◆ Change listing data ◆
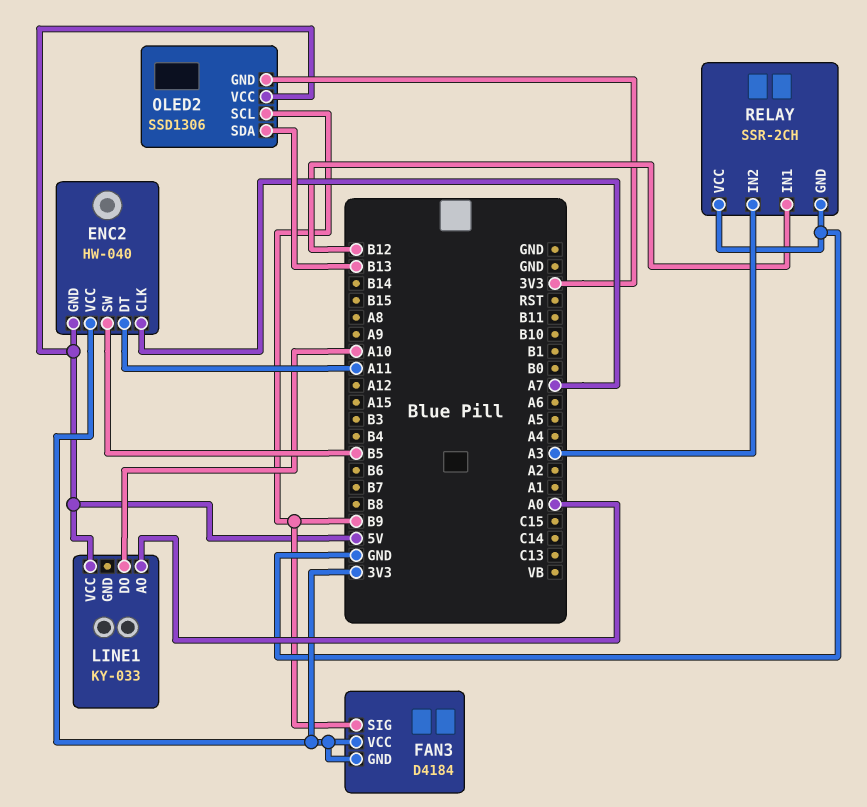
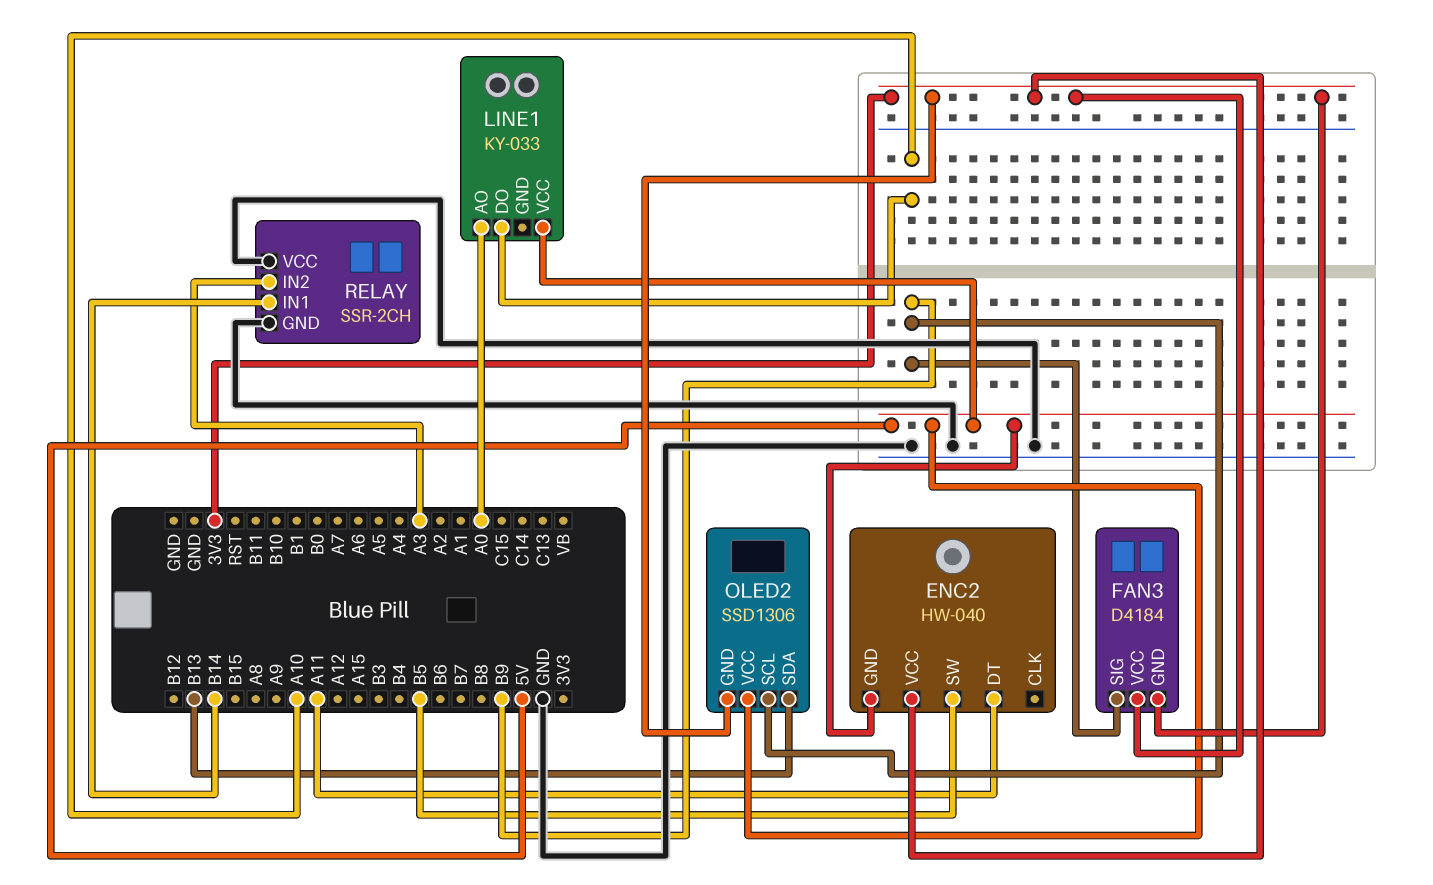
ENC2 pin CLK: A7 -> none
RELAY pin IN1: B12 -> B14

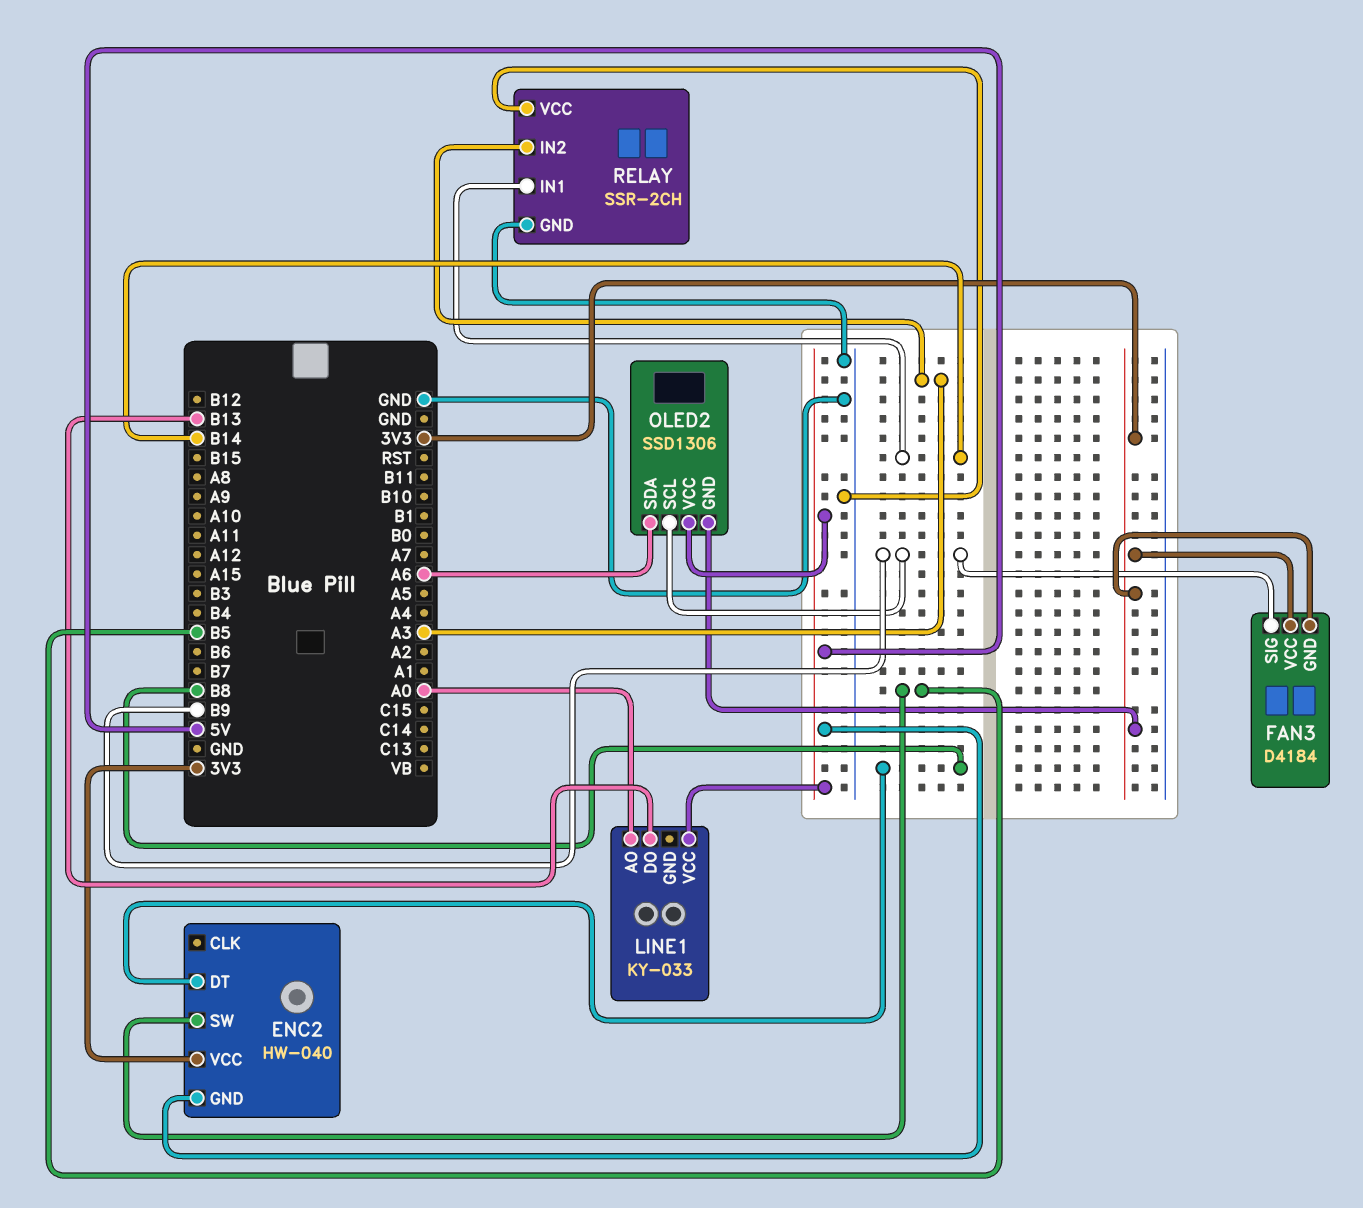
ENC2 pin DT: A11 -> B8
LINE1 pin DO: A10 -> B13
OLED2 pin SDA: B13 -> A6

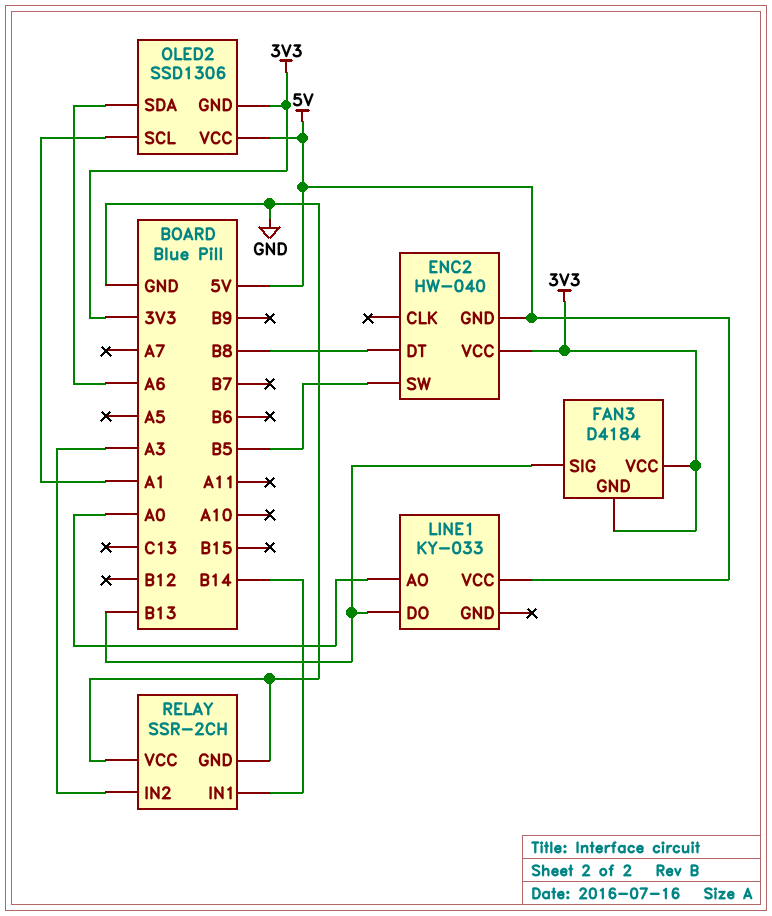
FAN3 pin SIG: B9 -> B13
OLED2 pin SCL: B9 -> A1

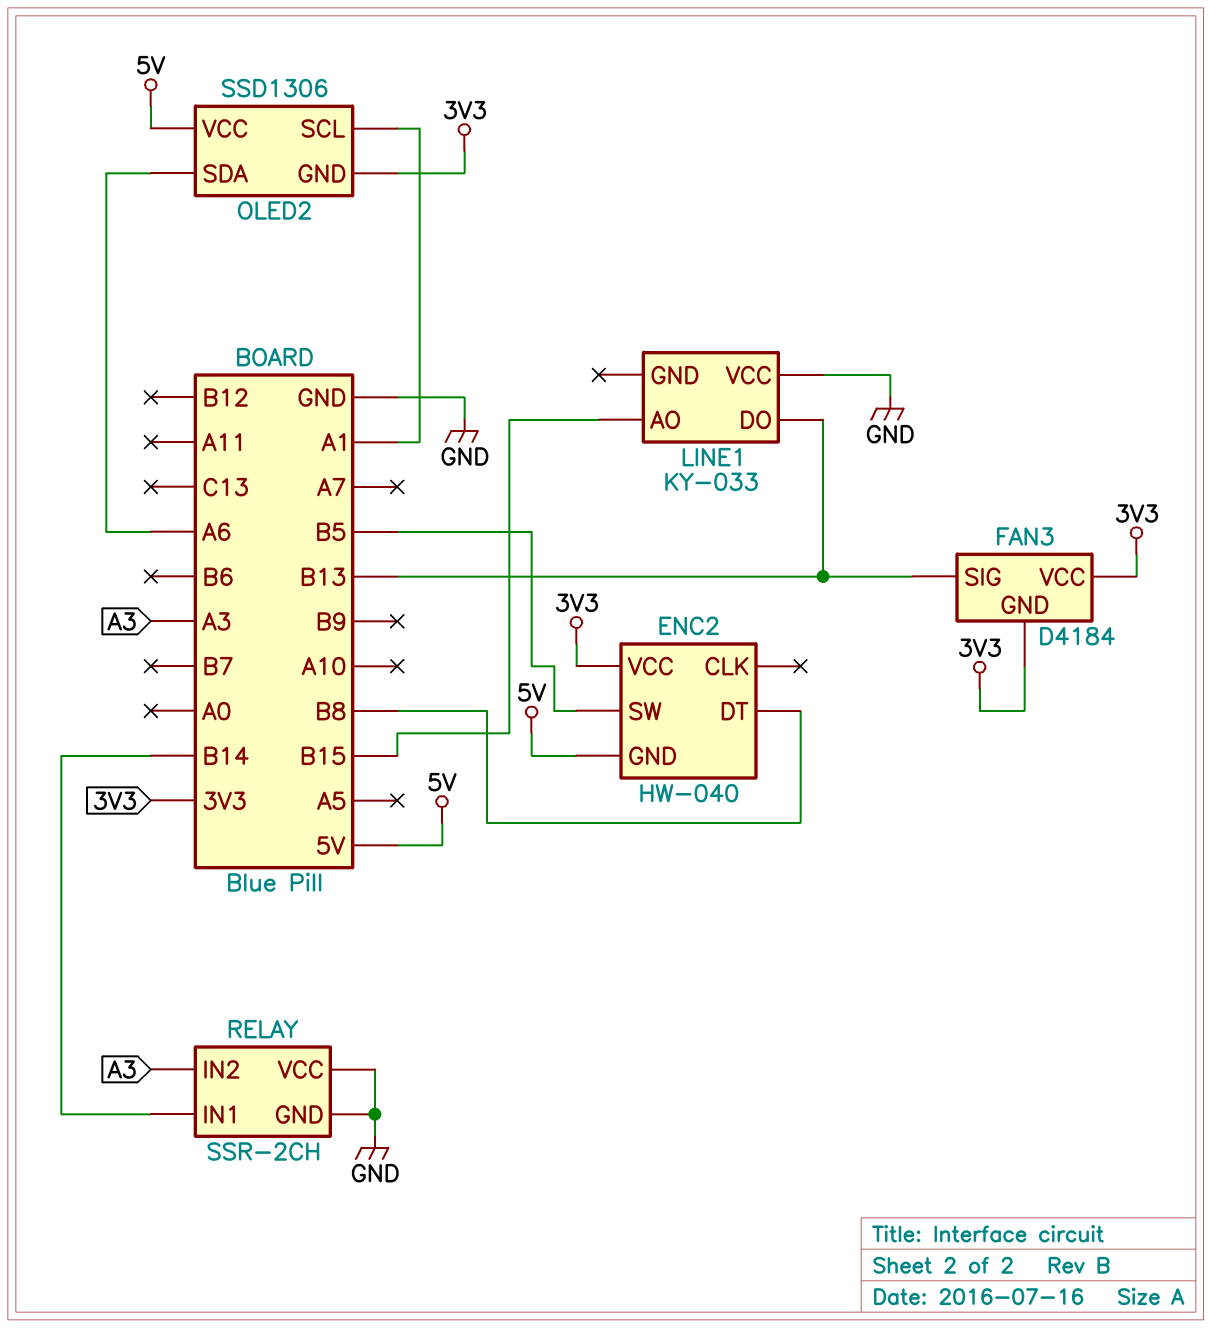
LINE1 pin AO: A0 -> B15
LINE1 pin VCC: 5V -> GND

◆ Exercise directions ◆
Exact output of each line above is wanted, without the pictures.

◆ Output ◆
ENC2 pin CLK: A7 -> none
RELAY pin IN1: B12 -> B14

ENC2 pin DT: A11 -> B8
LINE1 pin DO: A10 -> B13
OLED2 pin SDA: B13 -> A6

FAN3 pin SIG: B9 -> B13
OLED2 pin SCL: B9 -> A1

LINE1 pin AO: A0 -> B15
LINE1 pin VCC: 5V -> GND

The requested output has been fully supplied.